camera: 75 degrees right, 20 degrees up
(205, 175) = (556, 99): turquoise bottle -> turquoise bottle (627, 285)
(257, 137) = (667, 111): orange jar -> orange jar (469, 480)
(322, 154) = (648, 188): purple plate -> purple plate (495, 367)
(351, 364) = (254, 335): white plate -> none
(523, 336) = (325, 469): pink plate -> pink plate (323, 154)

---

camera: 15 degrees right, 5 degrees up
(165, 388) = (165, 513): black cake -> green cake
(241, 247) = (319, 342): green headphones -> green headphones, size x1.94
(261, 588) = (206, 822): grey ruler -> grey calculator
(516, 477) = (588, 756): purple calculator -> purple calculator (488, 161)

...

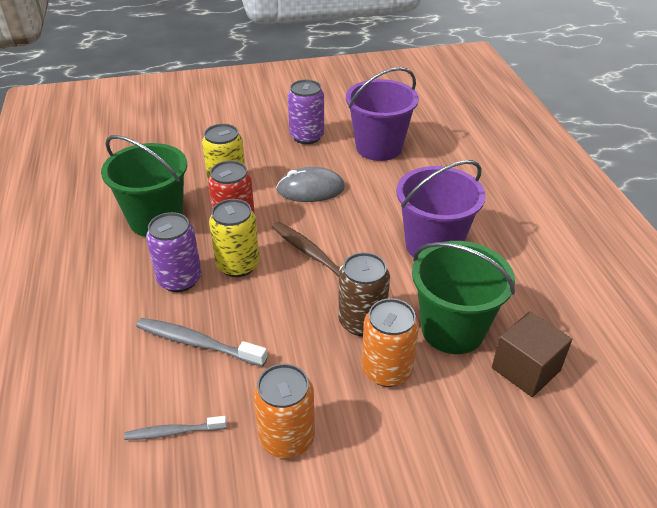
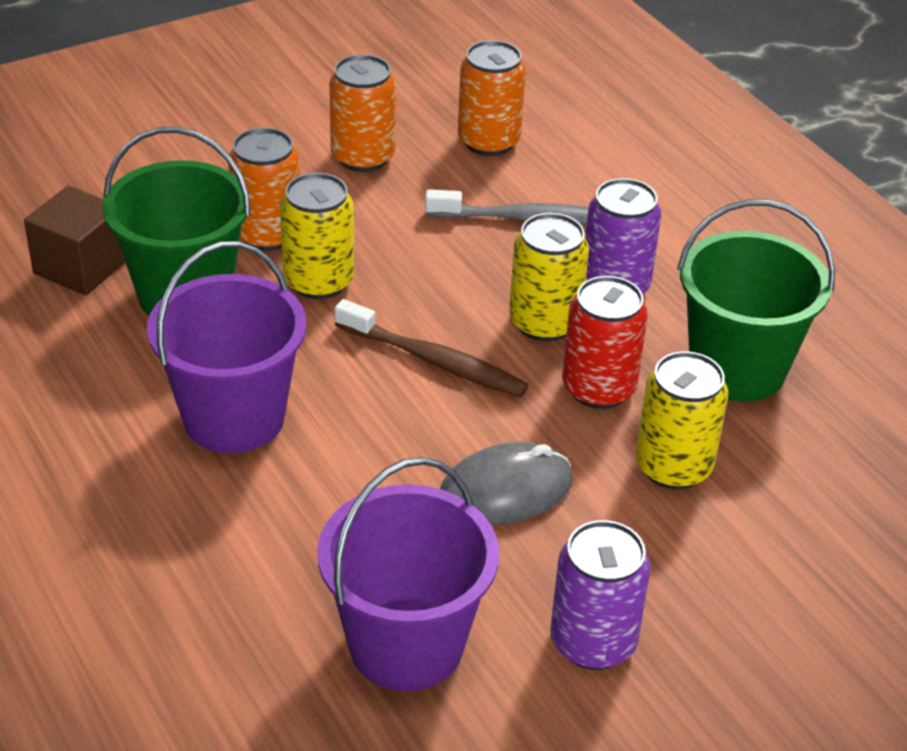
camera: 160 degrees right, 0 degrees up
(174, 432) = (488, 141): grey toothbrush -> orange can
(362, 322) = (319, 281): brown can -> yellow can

WORK ORDER
Copy out, word for word, the part of the entries above that begins at the line with "camera: 75 degrees right, 20 degrees up" and ends at the line with "(523, 336) = (325, 469): pink", including both.

RESULT OF THIS EXERCISE
camera: 75 degrees right, 20 degrees up
(205, 175) = (556, 99): turquoise bottle -> turquoise bottle (627, 285)
(257, 137) = (667, 111): orange jar -> orange jar (469, 480)
(322, 154) = (648, 188): purple plate -> purple plate (495, 367)
(351, 364) = (254, 335): white plate -> none
(523, 336) = (325, 469): pink plate -> pink plate (323, 154)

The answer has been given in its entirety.